### Data shown
**********
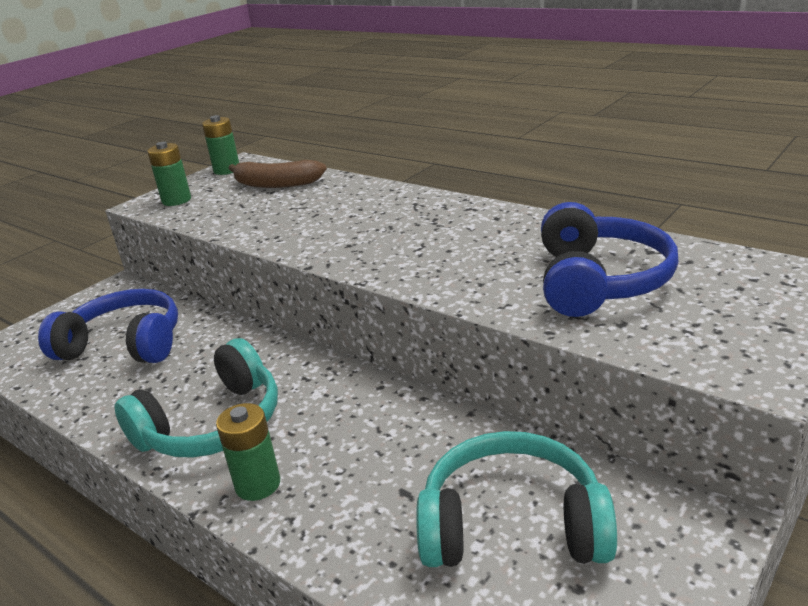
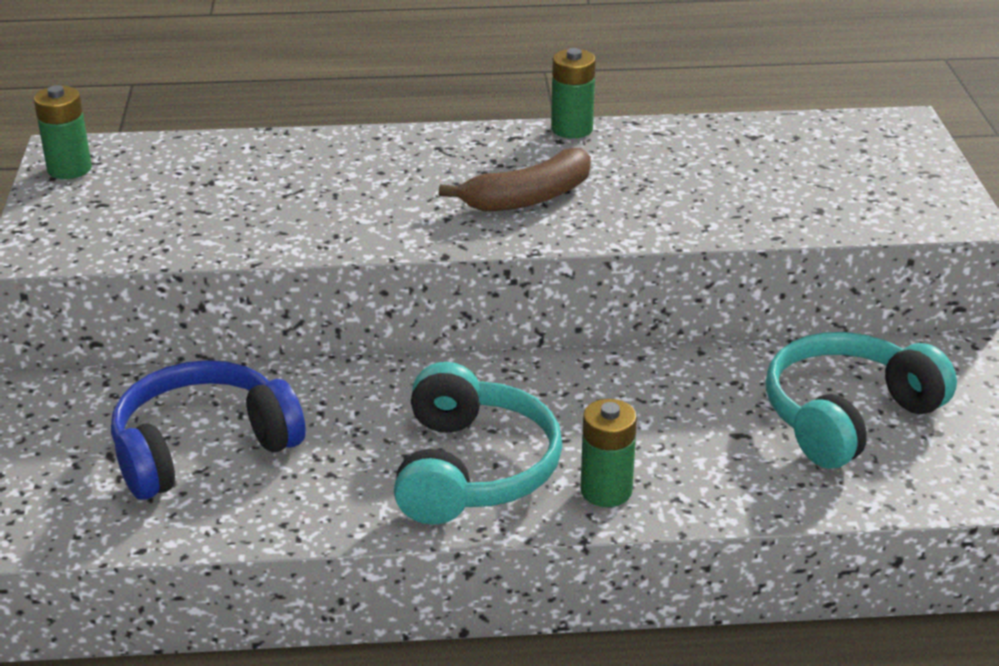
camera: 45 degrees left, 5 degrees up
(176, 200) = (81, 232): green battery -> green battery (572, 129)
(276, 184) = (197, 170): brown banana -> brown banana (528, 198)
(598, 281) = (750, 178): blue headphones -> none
**********
### Work to be completed
Go through the listing above and retype each line exactly, apart from the pictures.

### Answer to the exercise
camera: 45 degrees left, 5 degrees up
(176, 200) = (81, 232): green battery -> green battery (572, 129)
(276, 184) = (197, 170): brown banana -> brown banana (528, 198)
(598, 281) = (750, 178): blue headphones -> none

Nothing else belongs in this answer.